__What is needed__
Return the count of lines in the records that include the string "blue", and nothing besides it.

__Collection entries__
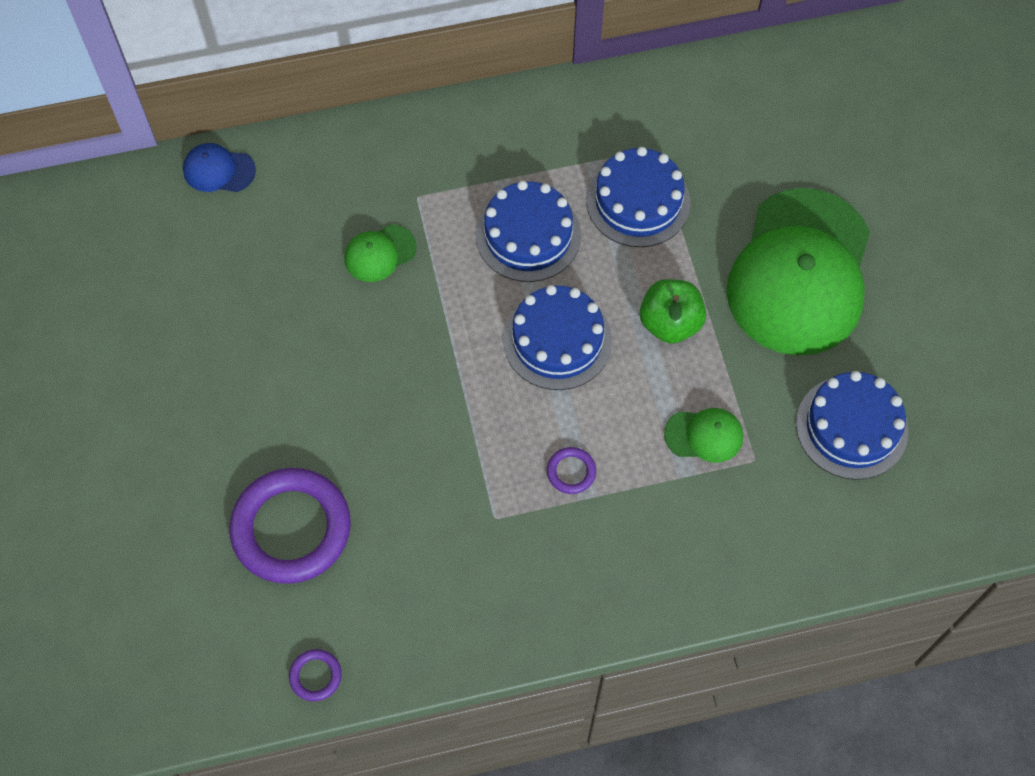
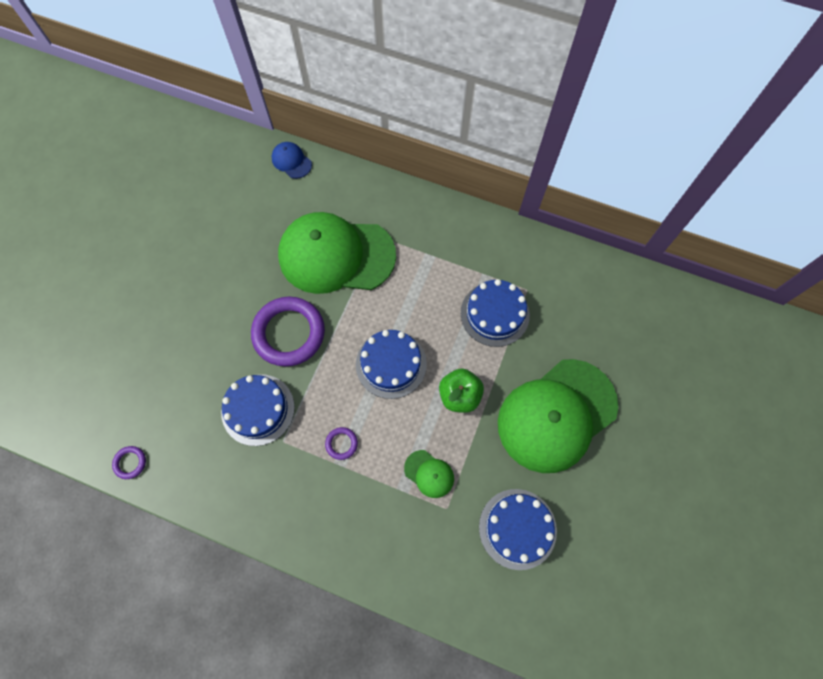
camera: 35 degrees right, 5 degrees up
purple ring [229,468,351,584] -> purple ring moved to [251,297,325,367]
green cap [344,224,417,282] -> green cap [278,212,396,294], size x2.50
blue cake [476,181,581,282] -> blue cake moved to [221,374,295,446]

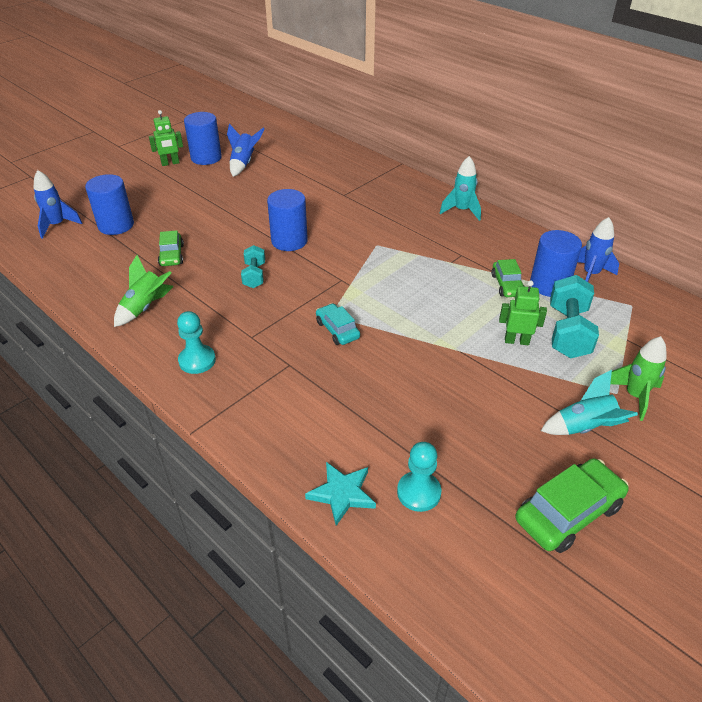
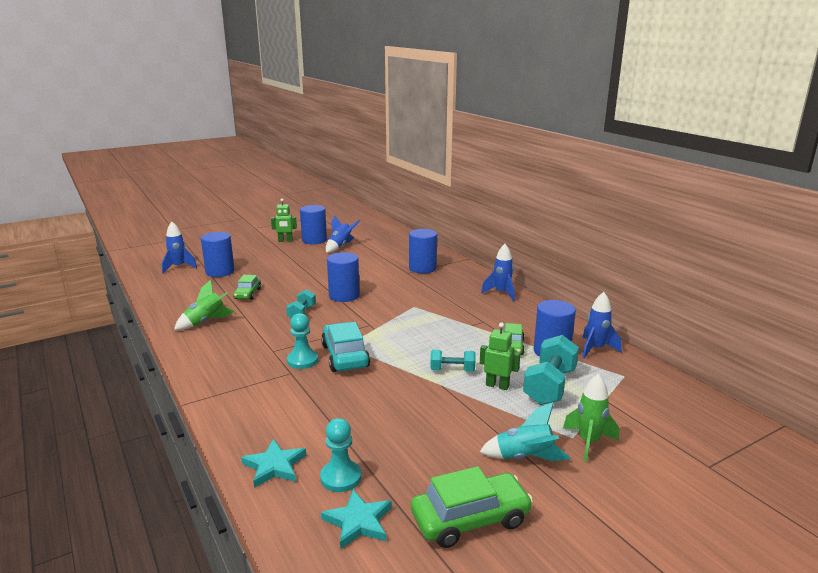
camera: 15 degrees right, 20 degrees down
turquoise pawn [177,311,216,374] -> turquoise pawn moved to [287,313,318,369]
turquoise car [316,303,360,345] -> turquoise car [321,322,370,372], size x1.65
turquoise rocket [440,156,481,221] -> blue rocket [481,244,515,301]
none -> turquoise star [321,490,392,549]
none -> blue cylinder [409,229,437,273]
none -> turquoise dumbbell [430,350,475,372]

__Answer to this exercise__
3